→ **SUPPLIED DATA**
•••

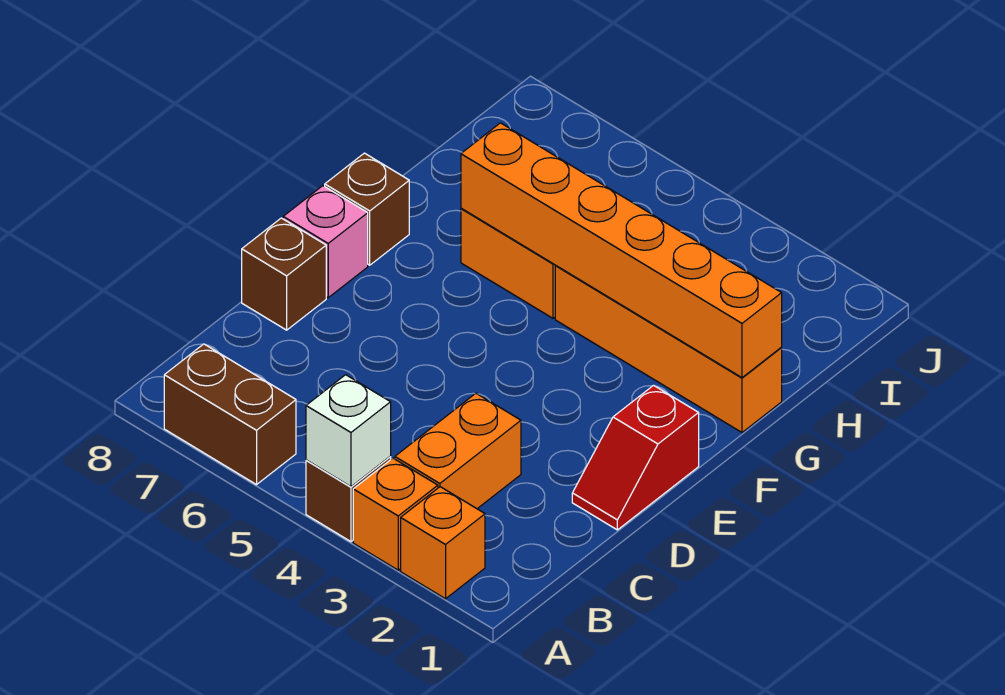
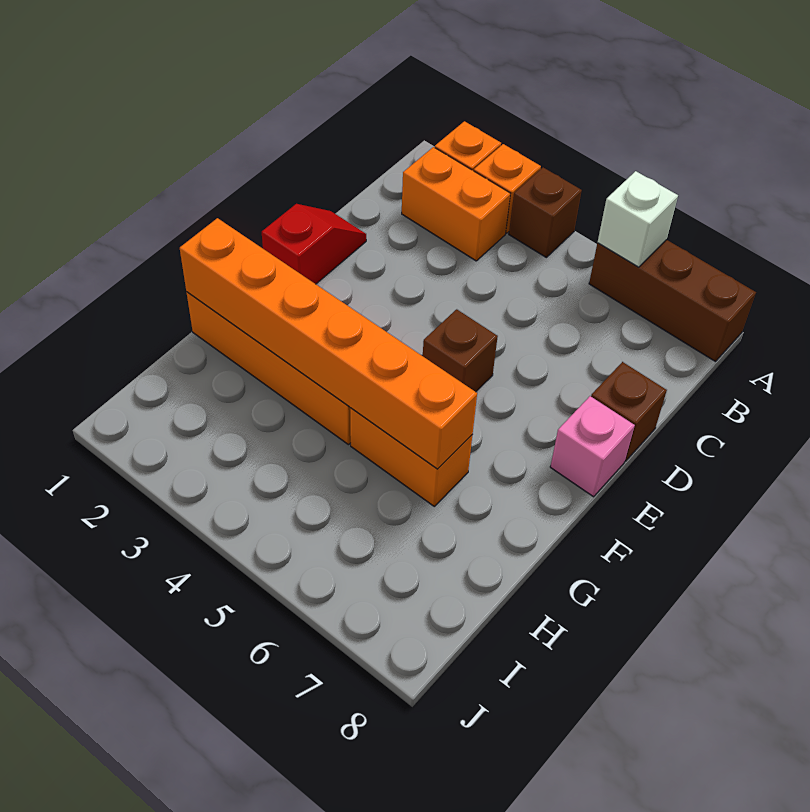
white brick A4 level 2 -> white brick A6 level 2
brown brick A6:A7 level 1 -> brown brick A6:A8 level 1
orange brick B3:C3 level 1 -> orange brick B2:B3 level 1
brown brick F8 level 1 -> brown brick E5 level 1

•••

The lines sought are those in the data above that include the string "brown"; copy each one.

brown brick A6:A7 level 1 -> brown brick A6:A8 level 1
brown brick F8 level 1 -> brown brick E5 level 1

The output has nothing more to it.